* [ASSIGNED TASK]: Each line of the data below that carries the word "VRAW" needs to be copied.
####
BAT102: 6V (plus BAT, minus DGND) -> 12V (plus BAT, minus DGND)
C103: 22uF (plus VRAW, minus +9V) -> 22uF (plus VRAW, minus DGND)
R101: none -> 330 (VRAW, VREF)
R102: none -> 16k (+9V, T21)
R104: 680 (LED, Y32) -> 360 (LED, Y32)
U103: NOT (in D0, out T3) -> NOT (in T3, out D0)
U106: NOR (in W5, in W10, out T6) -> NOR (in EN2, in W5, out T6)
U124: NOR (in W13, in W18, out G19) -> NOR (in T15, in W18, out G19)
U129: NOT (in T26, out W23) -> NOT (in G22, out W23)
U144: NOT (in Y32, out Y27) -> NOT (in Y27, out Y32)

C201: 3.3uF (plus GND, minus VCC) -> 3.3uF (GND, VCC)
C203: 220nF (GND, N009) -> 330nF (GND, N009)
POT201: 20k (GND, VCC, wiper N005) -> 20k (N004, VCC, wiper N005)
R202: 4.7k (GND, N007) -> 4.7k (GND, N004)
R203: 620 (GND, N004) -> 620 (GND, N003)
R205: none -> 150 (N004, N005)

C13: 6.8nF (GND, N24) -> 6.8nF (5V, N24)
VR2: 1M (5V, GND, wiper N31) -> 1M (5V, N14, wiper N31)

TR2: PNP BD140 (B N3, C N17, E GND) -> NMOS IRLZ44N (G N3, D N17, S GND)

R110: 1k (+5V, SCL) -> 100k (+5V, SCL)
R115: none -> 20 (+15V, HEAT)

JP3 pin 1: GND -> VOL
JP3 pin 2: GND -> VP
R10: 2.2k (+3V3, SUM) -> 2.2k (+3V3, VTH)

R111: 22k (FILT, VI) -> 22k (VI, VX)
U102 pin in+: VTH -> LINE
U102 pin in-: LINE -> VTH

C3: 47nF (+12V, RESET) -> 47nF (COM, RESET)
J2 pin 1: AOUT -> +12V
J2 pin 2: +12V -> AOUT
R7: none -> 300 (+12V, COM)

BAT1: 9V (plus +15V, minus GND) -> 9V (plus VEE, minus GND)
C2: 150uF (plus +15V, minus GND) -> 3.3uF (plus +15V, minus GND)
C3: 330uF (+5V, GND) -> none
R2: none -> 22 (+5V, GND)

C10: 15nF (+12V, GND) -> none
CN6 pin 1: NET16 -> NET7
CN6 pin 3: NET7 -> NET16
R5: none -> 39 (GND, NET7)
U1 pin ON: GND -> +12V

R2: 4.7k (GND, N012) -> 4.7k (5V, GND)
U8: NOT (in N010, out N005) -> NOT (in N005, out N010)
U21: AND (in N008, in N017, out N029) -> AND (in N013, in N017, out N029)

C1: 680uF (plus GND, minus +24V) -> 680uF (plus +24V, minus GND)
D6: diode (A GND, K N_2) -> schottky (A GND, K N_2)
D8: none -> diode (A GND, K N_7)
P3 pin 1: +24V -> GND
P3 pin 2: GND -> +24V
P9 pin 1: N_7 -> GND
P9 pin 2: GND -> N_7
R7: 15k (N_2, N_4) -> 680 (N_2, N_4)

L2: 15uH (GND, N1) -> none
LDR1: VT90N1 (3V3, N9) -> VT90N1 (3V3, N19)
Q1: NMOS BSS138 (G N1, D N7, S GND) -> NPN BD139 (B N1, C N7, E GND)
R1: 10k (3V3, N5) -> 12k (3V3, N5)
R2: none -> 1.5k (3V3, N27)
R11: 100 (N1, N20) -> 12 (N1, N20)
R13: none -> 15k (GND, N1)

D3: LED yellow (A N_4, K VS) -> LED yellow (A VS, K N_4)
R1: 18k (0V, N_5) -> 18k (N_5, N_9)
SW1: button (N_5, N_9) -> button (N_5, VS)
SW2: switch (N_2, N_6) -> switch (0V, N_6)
####
* [ANSWER]:
C103: 22uF (plus VRAW, minus +9V) -> 22uF (plus VRAW, minus DGND)
R101: none -> 330 (VRAW, VREF)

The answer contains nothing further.